▶ Work instruction
Every entry is to be transcribed as it stands. Images stay out.

▶ Supplied records

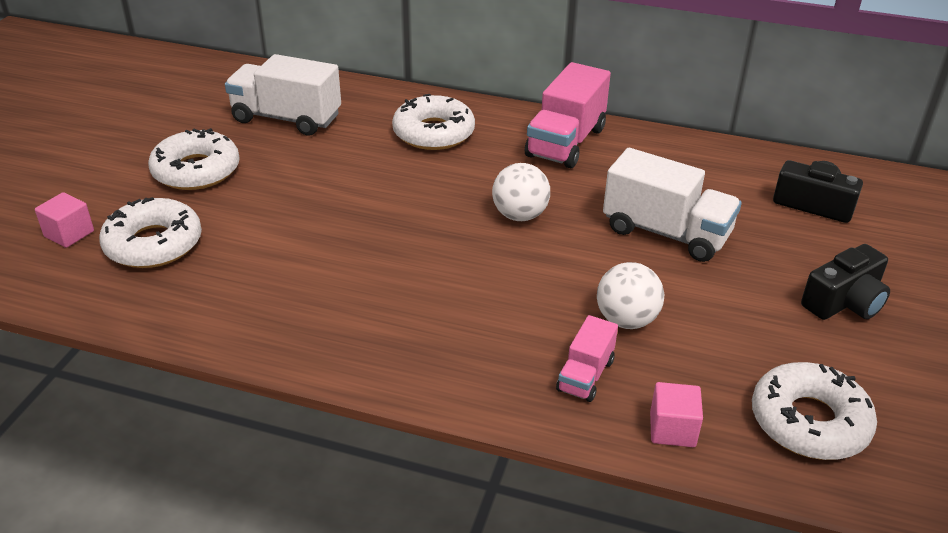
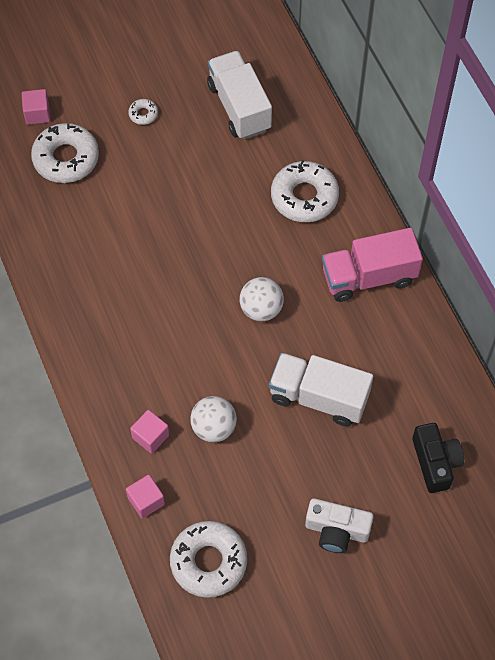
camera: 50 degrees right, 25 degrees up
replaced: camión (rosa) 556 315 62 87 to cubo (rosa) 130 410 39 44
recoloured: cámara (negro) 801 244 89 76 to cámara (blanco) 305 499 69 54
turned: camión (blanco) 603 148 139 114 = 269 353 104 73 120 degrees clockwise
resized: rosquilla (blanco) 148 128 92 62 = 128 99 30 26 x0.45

▶ Task answer
camera: 50 degrees right, 25 degrees up
replaced: camión (rosa) 556 315 62 87 to cubo (rosa) 130 410 39 44
recoloured: cámara (negro) 801 244 89 76 to cámara (blanco) 305 499 69 54
turned: camión (blanco) 603 148 139 114 = 269 353 104 73 120 degrees clockwise
resized: rosquilla (blanco) 148 128 92 62 = 128 99 30 26 x0.45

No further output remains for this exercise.